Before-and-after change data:
____________________
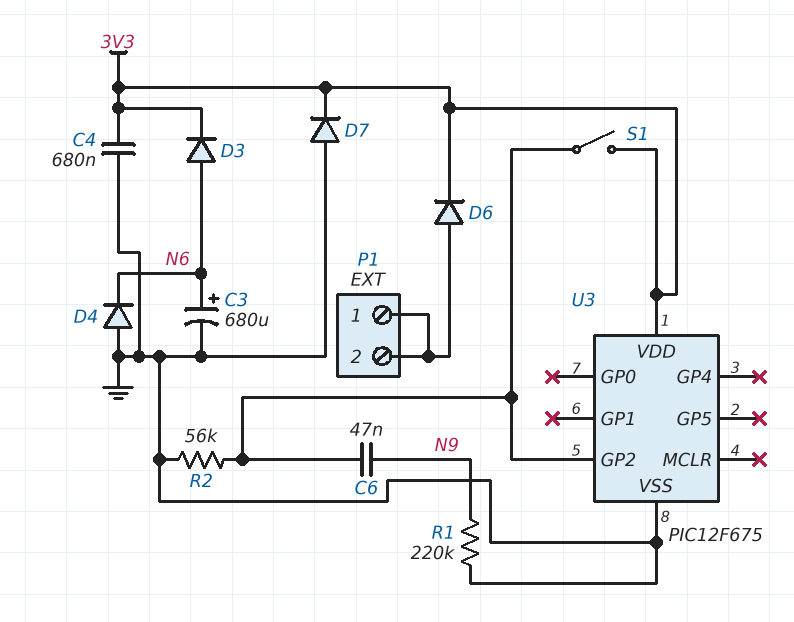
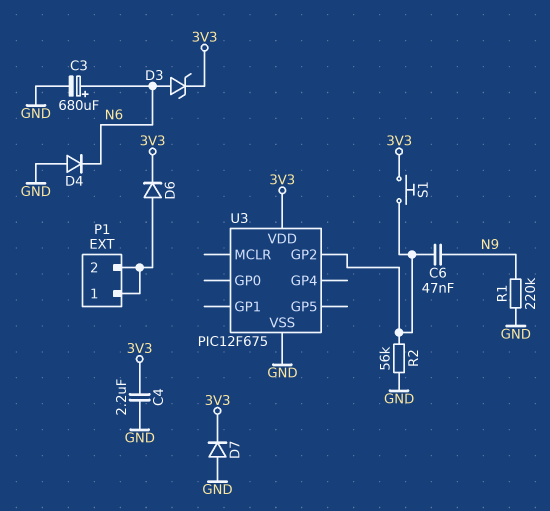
C4: 680nF (3V3, GND) -> 2.2uF (3V3, GND)
D3: diode (A N6, K 3V3) -> zener (A N6, K 3V3)
S1: switch (3V3, U3/GP2) -> button (3V3, U3/GP2)

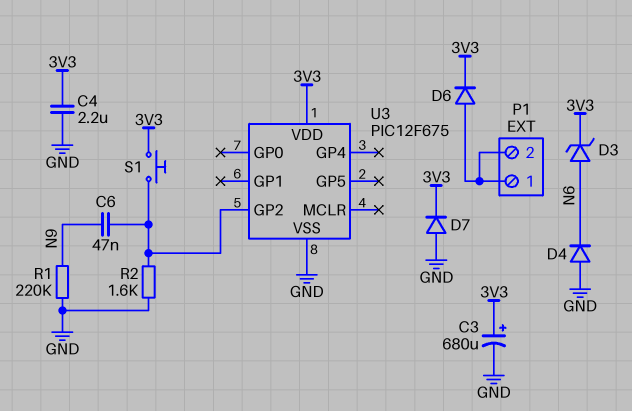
C3: 680uF (plus N6, minus GND) -> 680uF (plus 3V3, minus GND)
R2: 56k (GND, U3/GP2) -> 1.6k (GND, U3/GP2)

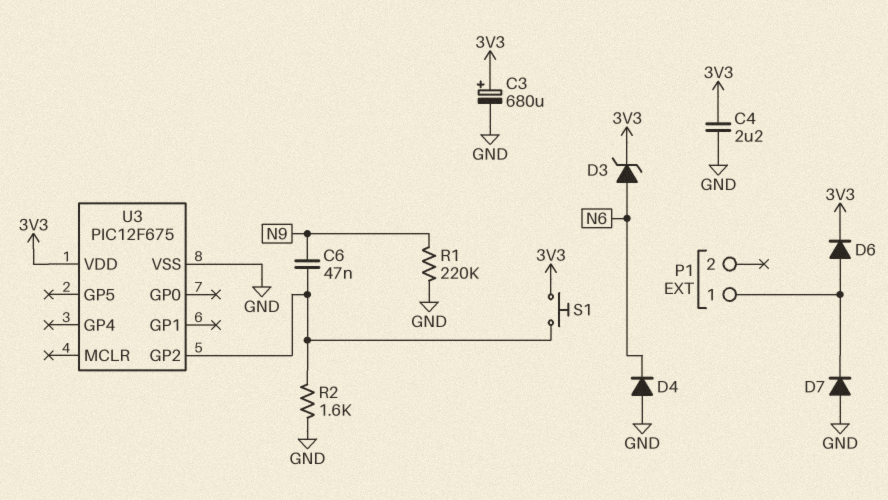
D7: diode (A GND, K 3V3) -> diode (A GND, K P1/1)
P1 pin 2: P1/1 -> none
____________________
#### Work item
In the data, the line that contains "C3: 680uF (plus" begins the part to write out; restate it and each line after it word for word through the end, with no pictures.

#### Answer box
C3: 680uF (plus N6, minus GND) -> 680uF (plus 3V3, minus GND)
R2: 56k (GND, U3/GP2) -> 1.6k (GND, U3/GP2)

D7: diode (A GND, K 3V3) -> diode (A GND, K P1/1)
P1 pin 2: P1/1 -> none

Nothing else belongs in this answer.